> [Given data]:

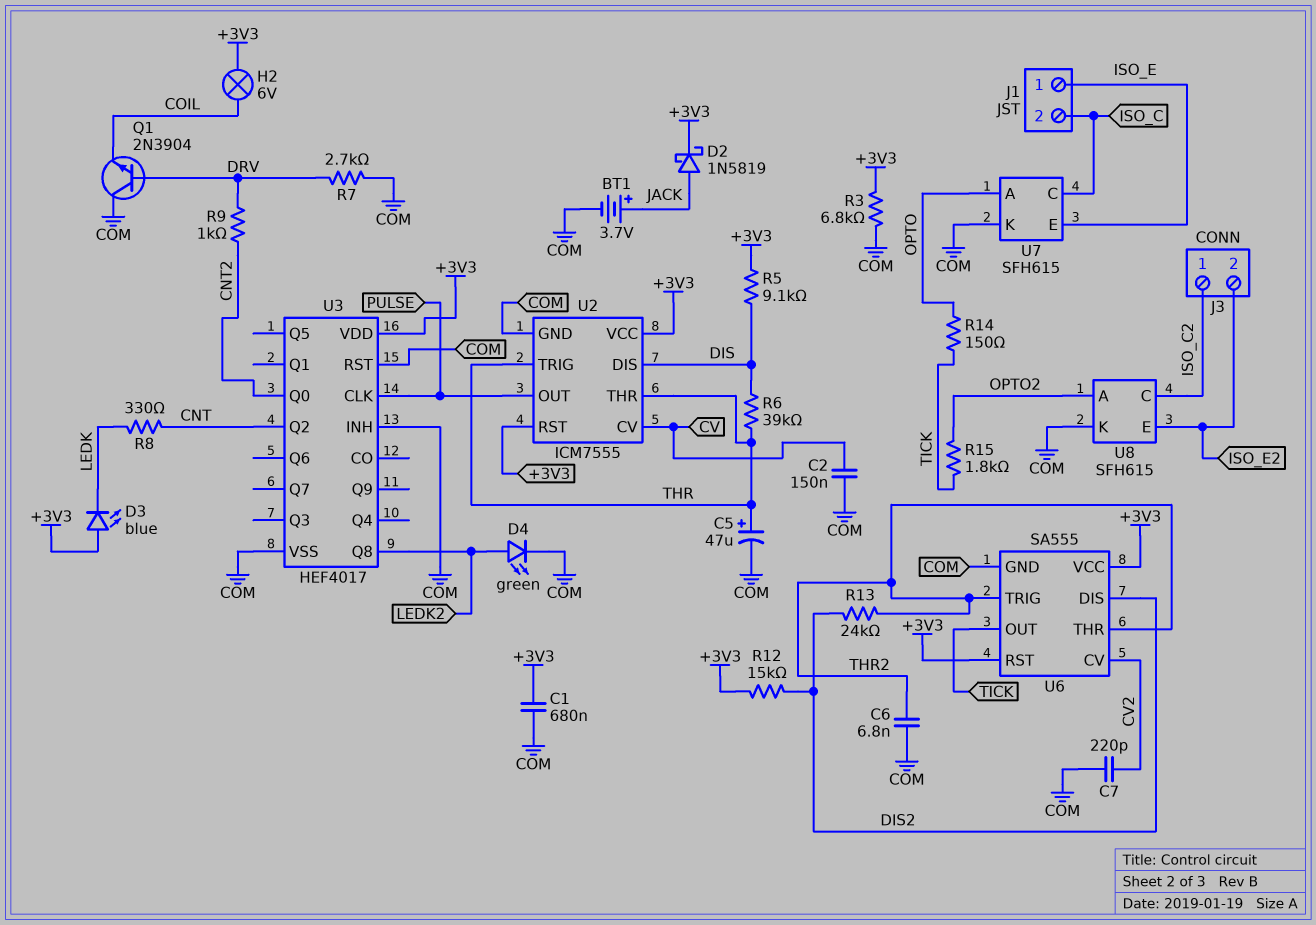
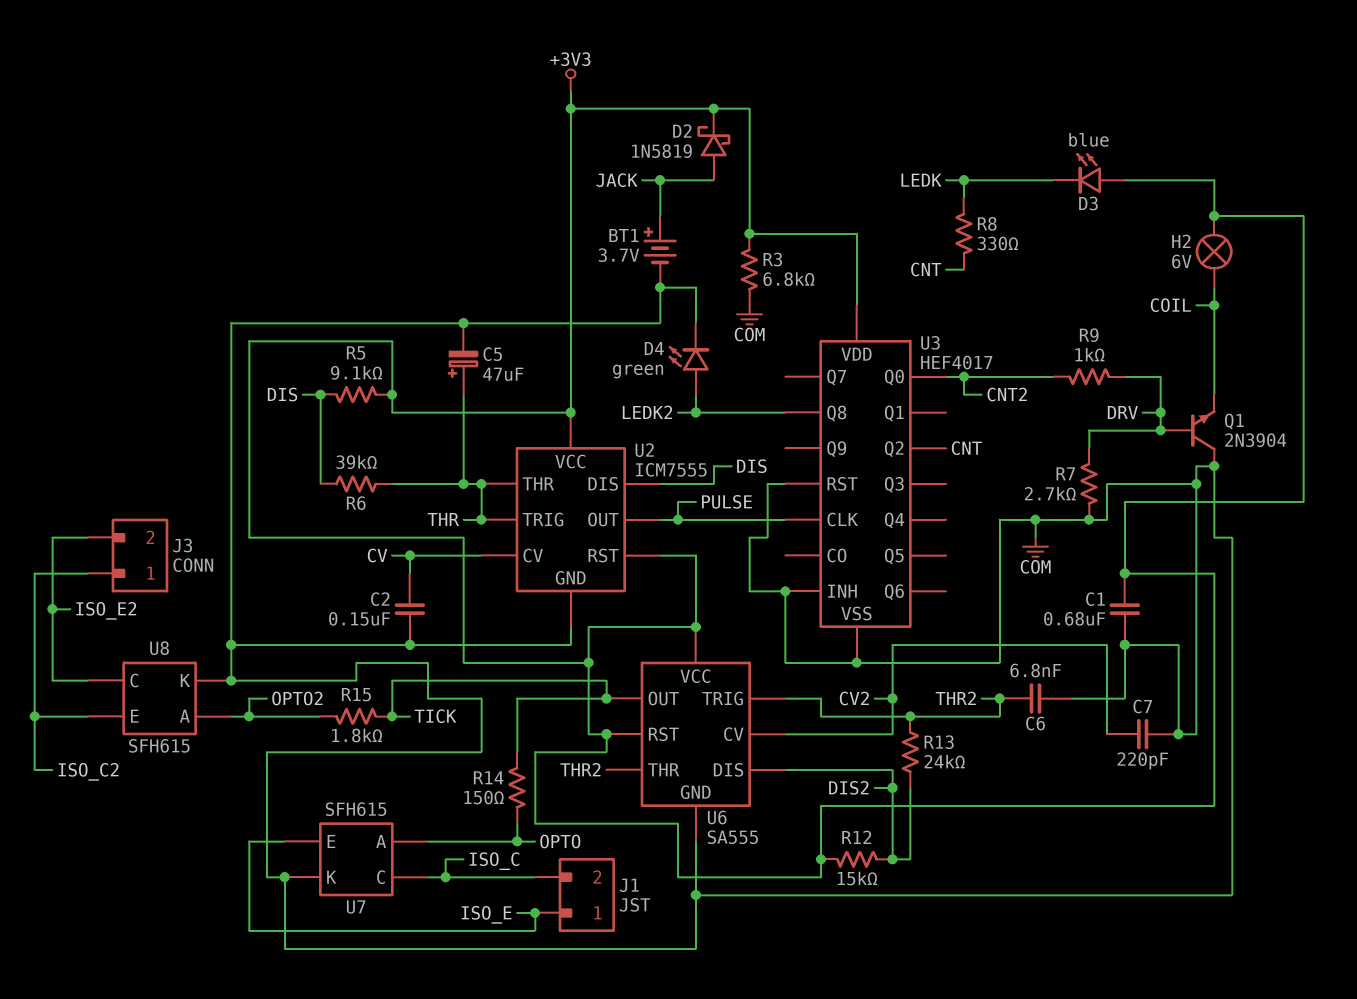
U8 pin C: ISO_C2 -> ISO_E2
U8 pin E: ISO_E2 -> ISO_C2

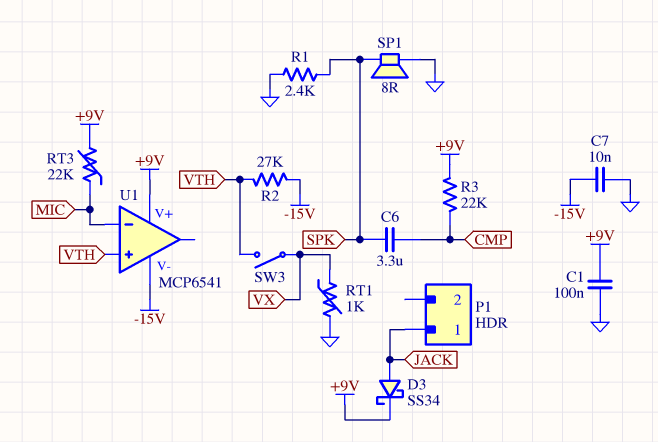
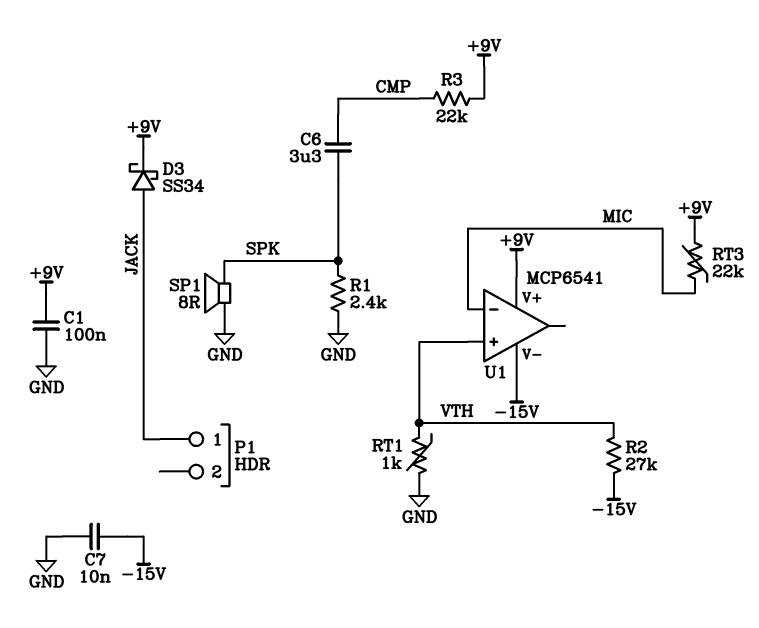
RT1: 1k (GND, VX) -> 1k (GND, VTH)
SW3: switch (VTH, VX) -> none

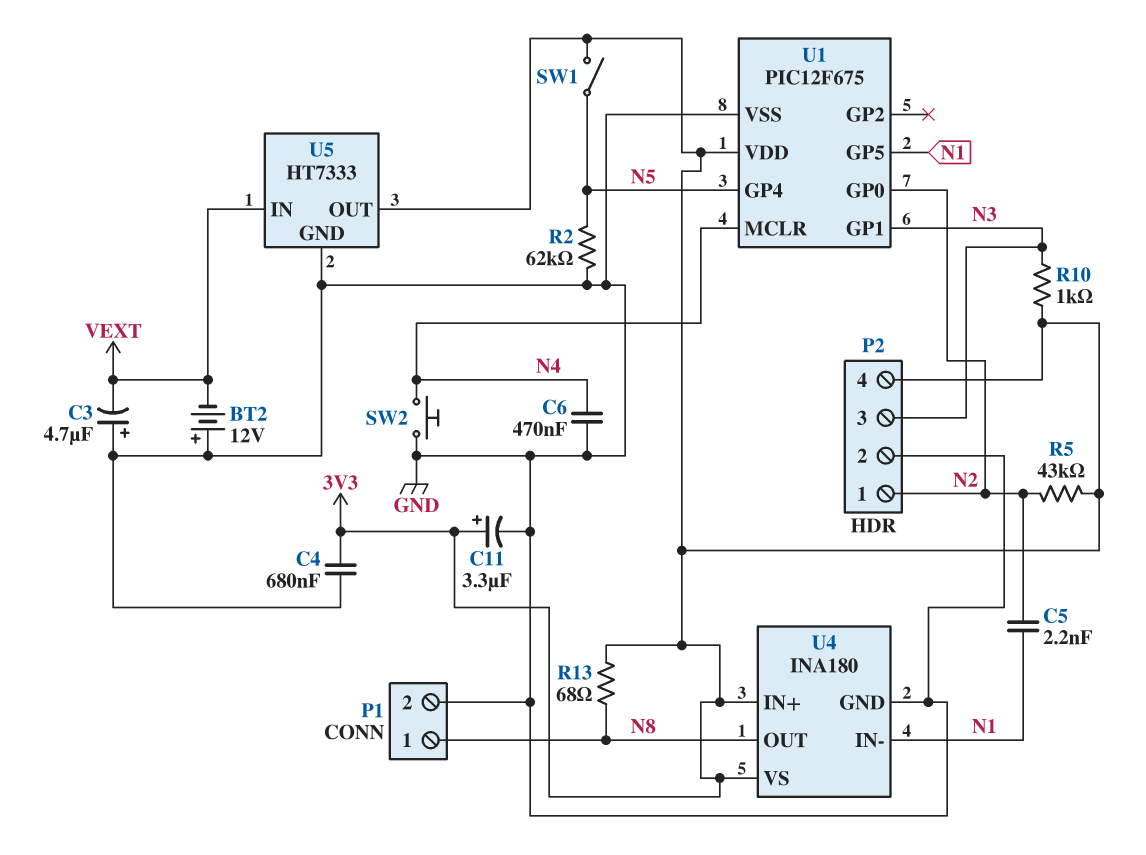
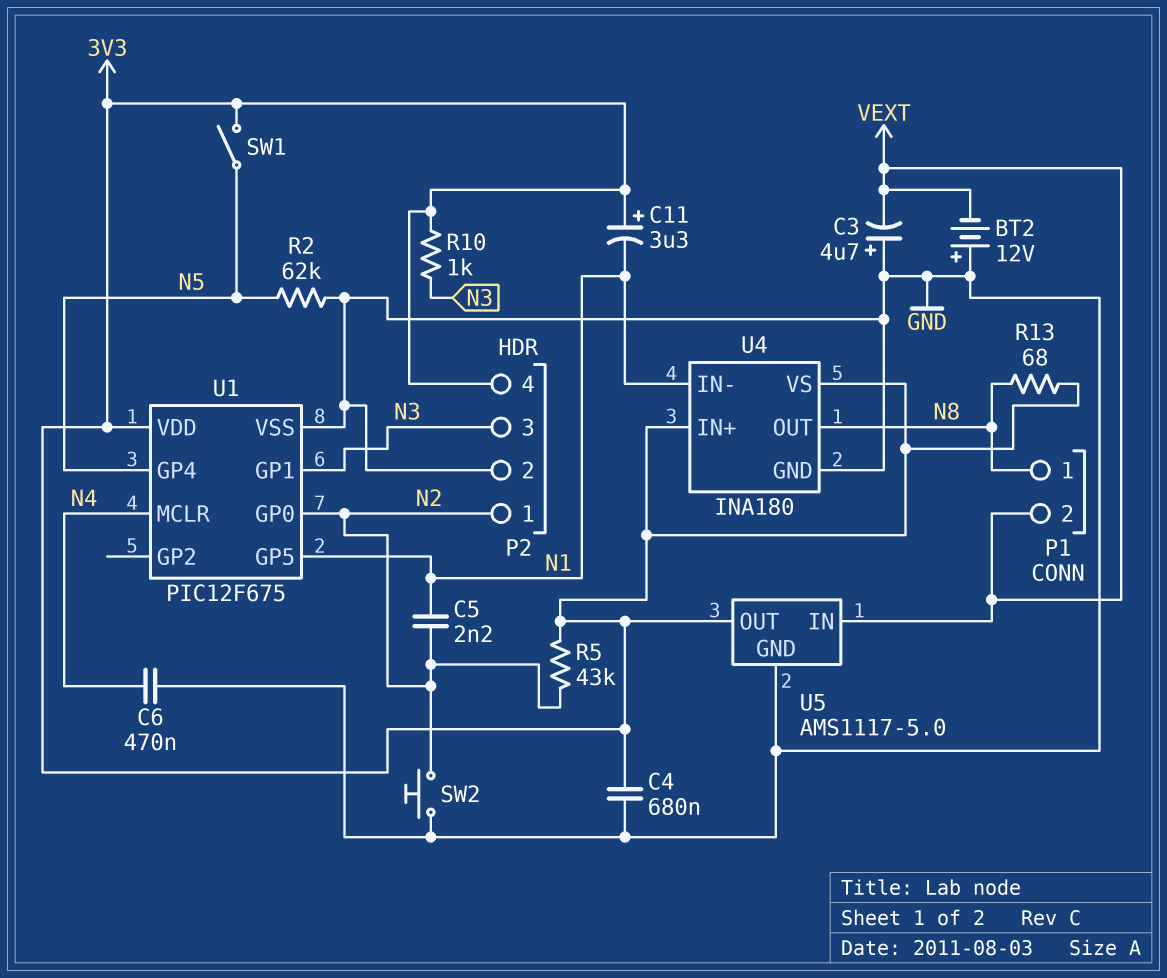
C11: 3.3uF (plus 3V3, minus GND) -> 3.3uF (plus 3V3, minus N1)
P1 pin 2: GND -> VEXT
SW2: button (GND, N4) -> button (GND, N2)
U5: HT7333 -> AMS1117-5.0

> [Try it]: Pictures are not part of the copy. Output only the lines from the one with "SW3: switch (VTH, VX) -> none" through the final line of the records, exactly as given.

> [Completed exercise]:
SW3: switch (VTH, VX) -> none

C11: 3.3uF (plus 3V3, minus GND) -> 3.3uF (plus 3V3, minus N1)
P1 pin 2: GND -> VEXT
SW2: button (GND, N4) -> button (GND, N2)
U5: HT7333 -> AMS1117-5.0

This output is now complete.